(Dataset items)

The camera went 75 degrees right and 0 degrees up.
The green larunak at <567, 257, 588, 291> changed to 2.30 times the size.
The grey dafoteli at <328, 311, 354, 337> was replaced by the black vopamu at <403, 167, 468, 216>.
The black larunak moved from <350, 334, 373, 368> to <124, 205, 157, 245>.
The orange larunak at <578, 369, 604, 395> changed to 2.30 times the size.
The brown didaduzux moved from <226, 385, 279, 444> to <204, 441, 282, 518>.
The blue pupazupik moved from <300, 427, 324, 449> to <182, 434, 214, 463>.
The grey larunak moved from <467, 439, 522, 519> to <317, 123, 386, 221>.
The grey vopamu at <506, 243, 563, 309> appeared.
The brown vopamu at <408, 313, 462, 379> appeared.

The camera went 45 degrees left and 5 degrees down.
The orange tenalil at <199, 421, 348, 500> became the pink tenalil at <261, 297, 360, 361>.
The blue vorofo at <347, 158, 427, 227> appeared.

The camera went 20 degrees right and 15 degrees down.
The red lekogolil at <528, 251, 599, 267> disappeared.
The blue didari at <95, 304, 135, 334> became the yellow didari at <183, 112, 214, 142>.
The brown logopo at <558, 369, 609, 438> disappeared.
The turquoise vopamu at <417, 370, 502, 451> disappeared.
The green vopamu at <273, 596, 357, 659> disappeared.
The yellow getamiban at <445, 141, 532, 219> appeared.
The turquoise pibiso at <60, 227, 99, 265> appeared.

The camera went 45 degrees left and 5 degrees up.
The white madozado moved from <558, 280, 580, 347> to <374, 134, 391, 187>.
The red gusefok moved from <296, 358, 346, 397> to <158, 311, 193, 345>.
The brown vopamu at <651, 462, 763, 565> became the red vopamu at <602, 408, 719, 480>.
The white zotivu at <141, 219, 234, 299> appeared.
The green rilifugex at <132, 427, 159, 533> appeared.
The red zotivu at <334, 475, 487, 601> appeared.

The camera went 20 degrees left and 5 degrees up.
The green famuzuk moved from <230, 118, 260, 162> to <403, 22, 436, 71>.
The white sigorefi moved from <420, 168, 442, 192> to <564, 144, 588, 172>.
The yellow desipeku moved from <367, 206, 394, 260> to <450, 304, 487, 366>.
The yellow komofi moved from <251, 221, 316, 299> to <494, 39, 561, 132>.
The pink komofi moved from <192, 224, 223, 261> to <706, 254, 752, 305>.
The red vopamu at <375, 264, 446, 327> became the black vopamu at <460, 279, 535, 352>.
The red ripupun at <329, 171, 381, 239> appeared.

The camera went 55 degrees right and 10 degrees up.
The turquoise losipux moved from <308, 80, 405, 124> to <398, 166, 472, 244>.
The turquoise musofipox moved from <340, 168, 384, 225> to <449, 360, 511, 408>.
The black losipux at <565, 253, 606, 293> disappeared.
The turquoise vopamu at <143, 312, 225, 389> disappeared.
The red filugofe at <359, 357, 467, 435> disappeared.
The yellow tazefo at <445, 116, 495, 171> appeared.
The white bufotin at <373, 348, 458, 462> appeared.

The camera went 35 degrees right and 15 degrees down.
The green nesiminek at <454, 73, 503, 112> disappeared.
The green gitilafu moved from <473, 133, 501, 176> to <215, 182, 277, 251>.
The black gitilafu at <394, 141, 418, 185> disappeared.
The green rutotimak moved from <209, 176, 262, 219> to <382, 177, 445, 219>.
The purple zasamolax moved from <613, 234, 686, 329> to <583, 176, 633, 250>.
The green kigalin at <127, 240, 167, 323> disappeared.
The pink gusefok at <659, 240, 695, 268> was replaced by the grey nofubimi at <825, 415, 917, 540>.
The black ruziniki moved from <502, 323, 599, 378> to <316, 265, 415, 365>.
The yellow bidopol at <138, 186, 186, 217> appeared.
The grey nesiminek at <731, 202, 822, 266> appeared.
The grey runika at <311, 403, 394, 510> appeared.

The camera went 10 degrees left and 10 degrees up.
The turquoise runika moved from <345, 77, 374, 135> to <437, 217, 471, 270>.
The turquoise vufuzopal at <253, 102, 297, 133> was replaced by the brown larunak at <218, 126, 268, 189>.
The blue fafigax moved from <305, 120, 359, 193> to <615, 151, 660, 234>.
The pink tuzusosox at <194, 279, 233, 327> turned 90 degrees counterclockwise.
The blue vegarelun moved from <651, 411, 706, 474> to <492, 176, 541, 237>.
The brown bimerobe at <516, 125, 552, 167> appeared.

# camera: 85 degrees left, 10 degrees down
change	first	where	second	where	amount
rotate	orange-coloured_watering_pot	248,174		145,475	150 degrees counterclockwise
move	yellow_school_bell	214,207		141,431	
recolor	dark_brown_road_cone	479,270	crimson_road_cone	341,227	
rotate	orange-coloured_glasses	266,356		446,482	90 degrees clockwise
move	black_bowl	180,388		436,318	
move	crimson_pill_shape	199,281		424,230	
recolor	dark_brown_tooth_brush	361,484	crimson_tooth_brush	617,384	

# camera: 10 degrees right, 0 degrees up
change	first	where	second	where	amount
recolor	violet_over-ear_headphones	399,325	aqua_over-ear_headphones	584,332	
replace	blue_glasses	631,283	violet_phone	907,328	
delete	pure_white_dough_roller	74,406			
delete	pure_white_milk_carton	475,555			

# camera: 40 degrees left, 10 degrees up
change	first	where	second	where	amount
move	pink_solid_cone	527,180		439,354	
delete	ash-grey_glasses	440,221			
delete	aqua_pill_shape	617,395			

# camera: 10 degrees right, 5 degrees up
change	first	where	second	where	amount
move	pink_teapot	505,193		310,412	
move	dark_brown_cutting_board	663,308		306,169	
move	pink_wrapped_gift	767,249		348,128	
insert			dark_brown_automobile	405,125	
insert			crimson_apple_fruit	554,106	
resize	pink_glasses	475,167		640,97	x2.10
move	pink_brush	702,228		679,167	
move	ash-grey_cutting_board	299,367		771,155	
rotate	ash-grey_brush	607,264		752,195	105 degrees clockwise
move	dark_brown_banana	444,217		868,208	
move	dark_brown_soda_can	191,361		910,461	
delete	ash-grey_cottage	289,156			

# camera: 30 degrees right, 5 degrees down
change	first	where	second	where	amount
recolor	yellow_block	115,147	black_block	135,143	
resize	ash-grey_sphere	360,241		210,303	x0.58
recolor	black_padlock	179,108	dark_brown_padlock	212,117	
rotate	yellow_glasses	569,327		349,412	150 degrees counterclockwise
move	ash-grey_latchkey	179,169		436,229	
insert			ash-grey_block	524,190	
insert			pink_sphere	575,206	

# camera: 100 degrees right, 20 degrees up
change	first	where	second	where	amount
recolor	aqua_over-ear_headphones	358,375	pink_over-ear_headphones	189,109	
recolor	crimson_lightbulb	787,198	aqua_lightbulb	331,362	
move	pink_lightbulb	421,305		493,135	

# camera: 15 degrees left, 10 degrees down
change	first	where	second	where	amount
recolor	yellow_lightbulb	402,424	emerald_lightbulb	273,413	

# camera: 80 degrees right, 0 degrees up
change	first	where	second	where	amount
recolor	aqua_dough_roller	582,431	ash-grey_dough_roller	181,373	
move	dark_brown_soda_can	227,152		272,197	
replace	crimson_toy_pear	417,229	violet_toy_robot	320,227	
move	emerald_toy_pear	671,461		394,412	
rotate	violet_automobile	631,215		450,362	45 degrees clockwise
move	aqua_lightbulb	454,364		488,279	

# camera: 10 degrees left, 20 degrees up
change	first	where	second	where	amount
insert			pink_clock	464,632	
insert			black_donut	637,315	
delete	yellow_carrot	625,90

◆ Work instruction:
The records above are to be set down again exactly as written.

◆ Result:
The camera went 75 degrees right and 0 degrees up.
The green larunak at <567, 257, 588, 291> changed to 2.30 times the size.
The grey dafoteli at <328, 311, 354, 337> was replaced by the black vopamu at <403, 167, 468, 216>.
The black larunak moved from <350, 334, 373, 368> to <124, 205, 157, 245>.
The orange larunak at <578, 369, 604, 395> changed to 2.30 times the size.
The brown didaduzux moved from <226, 385, 279, 444> to <204, 441, 282, 518>.
The blue pupazupik moved from <300, 427, 324, 449> to <182, 434, 214, 463>.
The grey larunak moved from <467, 439, 522, 519> to <317, 123, 386, 221>.
The grey vopamu at <506, 243, 563, 309> appeared.
The brown vopamu at <408, 313, 462, 379> appeared.

The camera went 45 degrees left and 5 degrees down.
The orange tenalil at <199, 421, 348, 500> became the pink tenalil at <261, 297, 360, 361>.
The blue vorofo at <347, 158, 427, 227> appeared.

The camera went 20 degrees right and 15 degrees down.
The red lekogolil at <528, 251, 599, 267> disappeared.
The blue didari at <95, 304, 135, 334> became the yellow didari at <183, 112, 214, 142>.
The brown logopo at <558, 369, 609, 438> disappeared.
The turquoise vopamu at <417, 370, 502, 451> disappeared.
The green vopamu at <273, 596, 357, 659> disappeared.
The yellow getamiban at <445, 141, 532, 219> appeared.
The turquoise pibiso at <60, 227, 99, 265> appeared.

The camera went 45 degrees left and 5 degrees up.
The white madozado moved from <558, 280, 580, 347> to <374, 134, 391, 187>.
The red gusefok moved from <296, 358, 346, 397> to <158, 311, 193, 345>.
The brown vopamu at <651, 462, 763, 565> became the red vopamu at <602, 408, 719, 480>.
The white zotivu at <141, 219, 234, 299> appeared.
The green rilifugex at <132, 427, 159, 533> appeared.
The red zotivu at <334, 475, 487, 601> appeared.

The camera went 20 degrees left and 5 degrees up.
The green famuzuk moved from <230, 118, 260, 162> to <403, 22, 436, 71>.
The white sigorefi moved from <420, 168, 442, 192> to <564, 144, 588, 172>.
The yellow desipeku moved from <367, 206, 394, 260> to <450, 304, 487, 366>.
The yellow komofi moved from <251, 221, 316, 299> to <494, 39, 561, 132>.
The pink komofi moved from <192, 224, 223, 261> to <706, 254, 752, 305>.
The red vopamu at <375, 264, 446, 327> became the black vopamu at <460, 279, 535, 352>.
The red ripupun at <329, 171, 381, 239> appeared.

The camera went 55 degrees right and 10 degrees up.
The turquoise losipux moved from <308, 80, 405, 124> to <398, 166, 472, 244>.
The turquoise musofipox moved from <340, 168, 384, 225> to <449, 360, 511, 408>.
The black losipux at <565, 253, 606, 293> disappeared.
The turquoise vopamu at <143, 312, 225, 389> disappeared.
The red filugofe at <359, 357, 467, 435> disappeared.
The yellow tazefo at <445, 116, 495, 171> appeared.
The white bufotin at <373, 348, 458, 462> appeared.

The camera went 35 degrees right and 15 degrees down.
The green nesiminek at <454, 73, 503, 112> disappeared.
The green gitilafu moved from <473, 133, 501, 176> to <215, 182, 277, 251>.
The black gitilafu at <394, 141, 418, 185> disappeared.
The green rutotimak moved from <209, 176, 262, 219> to <382, 177, 445, 219>.
The purple zasamolax moved from <613, 234, 686, 329> to <583, 176, 633, 250>.
The green kigalin at <127, 240, 167, 323> disappeared.
The pink gusefok at <659, 240, 695, 268> was replaced by the grey nofubimi at <825, 415, 917, 540>.
The black ruziniki moved from <502, 323, 599, 378> to <316, 265, 415, 365>.
The yellow bidopol at <138, 186, 186, 217> appeared.
The grey nesiminek at <731, 202, 822, 266> appeared.
The grey runika at <311, 403, 394, 510> appeared.

The camera went 10 degrees left and 10 degrees up.
The turquoise runika moved from <345, 77, 374, 135> to <437, 217, 471, 270>.
The turquoise vufuzopal at <253, 102, 297, 133> was replaced by the brown larunak at <218, 126, 268, 189>.
The blue fafigax moved from <305, 120, 359, 193> to <615, 151, 660, 234>.
The pink tuzusosox at <194, 279, 233, 327> turned 90 degrees counterclockwise.
The blue vegarelun moved from <651, 411, 706, 474> to <492, 176, 541, 237>.
The brown bimerobe at <516, 125, 552, 167> appeared.

# camera: 85 degrees left, 10 degrees down
change	first	where	second	where	amount
rotate	orange-coloured_watering_pot	248,174		145,475	150 degrees counterclockwise
move	yellow_school_bell	214,207		141,431	
recolor	dark_brown_road_cone	479,270	crimson_road_cone	341,227	
rotate	orange-coloured_glasses	266,356		446,482	90 degrees clockwise
move	black_bowl	180,388		436,318	
move	crimson_pill_shape	199,281		424,230	
recolor	dark_brown_tooth_brush	361,484	crimson_tooth_brush	617,384	

# camera: 10 degrees right, 0 degrees up
change	first	where	second	where	amount
recolor	violet_over-ear_headphones	399,325	aqua_over-ear_headphones	584,332	
replace	blue_glasses	631,283	violet_phone	907,328	
delete	pure_white_dough_roller	74,406			
delete	pure_white_milk_carton	475,555			

# camera: 40 degrees left, 10 degrees up
change	first	where	second	where	amount
move	pink_solid_cone	527,180		439,354	
delete	ash-grey_glasses	440,221			
delete	aqua_pill_shape	617,395			

# camera: 10 degrees right, 5 degrees up
change	first	where	second	where	amount
move	pink_teapot	505,193		310,412	
move	dark_brown_cutting_board	663,308		306,169	
move	pink_wrapped_gift	767,249		348,128	
insert			dark_brown_automobile	405,125	
insert			crimson_apple_fruit	554,106	
resize	pink_glasses	475,167		640,97	x2.10
move	pink_brush	702,228		679,167	
move	ash-grey_cutting_board	299,367		771,155	
rotate	ash-grey_brush	607,264		752,195	105 degrees clockwise
move	dark_brown_banana	444,217		868,208	
move	dark_brown_soda_can	191,361		910,461	
delete	ash-grey_cottage	289,156			

# camera: 30 degrees right, 5 degrees down
change	first	where	second	where	amount
recolor	yellow_block	115,147	black_block	135,143	
resize	ash-grey_sphere	360,241		210,303	x0.58
recolor	black_padlock	179,108	dark_brown_padlock	212,117	
rotate	yellow_glasses	569,327		349,412	150 degrees counterclockwise
move	ash-grey_latchkey	179,169		436,229	
insert			ash-grey_block	524,190	
insert			pink_sphere	575,206	

# camera: 100 degrees right, 20 degrees up
change	first	where	second	where	amount
recolor	aqua_over-ear_headphones	358,375	pink_over-ear_headphones	189,109	
recolor	crimson_lightbulb	787,198	aqua_lightbulb	331,362	
move	pink_lightbulb	421,305		493,135	

# camera: 15 degrees left, 10 degrees down
change	first	where	second	where	amount
recolor	yellow_lightbulb	402,424	emerald_lightbulb	273,413	

# camera: 80 degrees right, 0 degrees up
change	first	where	second	where	amount
recolor	aqua_dough_roller	582,431	ash-grey_dough_roller	181,373	
move	dark_brown_soda_can	227,152		272,197	
replace	crimson_toy_pear	417,229	violet_toy_robot	320,227	
move	emerald_toy_pear	671,461		394,412	
rotate	violet_automobile	631,215		450,362	45 degrees clockwise
move	aqua_lightbulb	454,364		488,279	

# camera: 10 degrees left, 20 degrees up
change	first	where	second	where	amount
insert			pink_clock	464,632	
insert			black_donut	637,315	
delete	yellow_carrot	625,90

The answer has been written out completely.